_GIVEN MATERIAL_:
^^^^^^^^

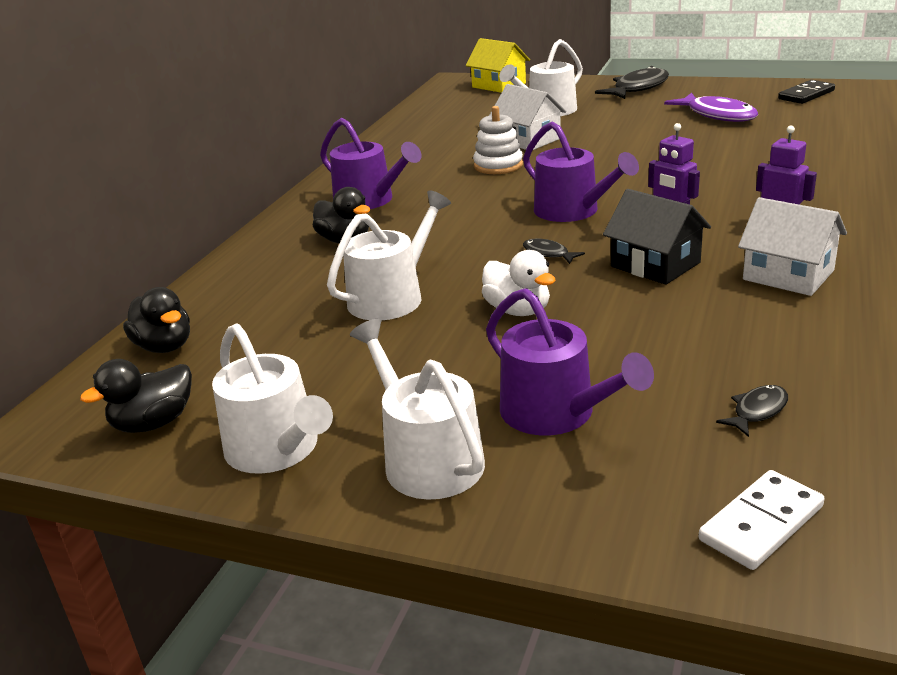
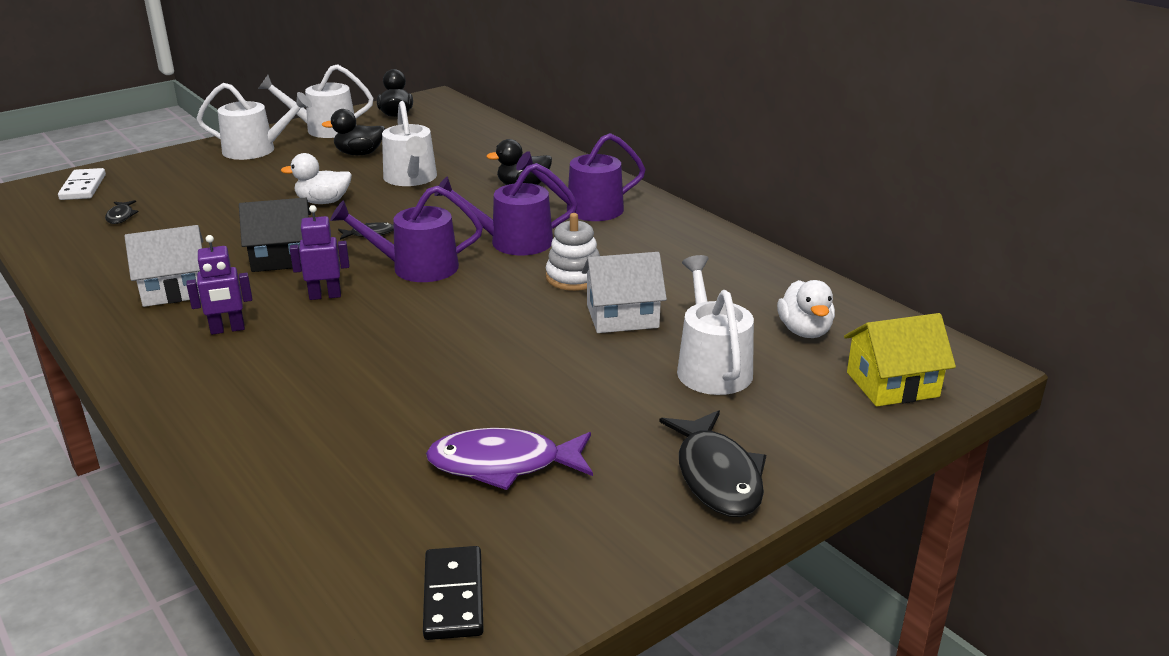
camera: 120 degrees right, 0 degrees up
(165, 346) = (468, 125): black duck -> black duck (359, 154)
(471, 107) = (804, 331): none -> white duck
(555, 413) = (223, 179): purple watering can -> purple watering can (513, 242)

^^^^^^^^

_WHAT YOU WILL DO_:
Reproduce exactly what appears from the line containing "(165, 346) = (468, 125): black" down to the final line of the data.

_WRITTEN SOLUTION_:
(165, 346) = (468, 125): black duck -> black duck (359, 154)
(471, 107) = (804, 331): none -> white duck
(555, 413) = (223, 179): purple watering can -> purple watering can (513, 242)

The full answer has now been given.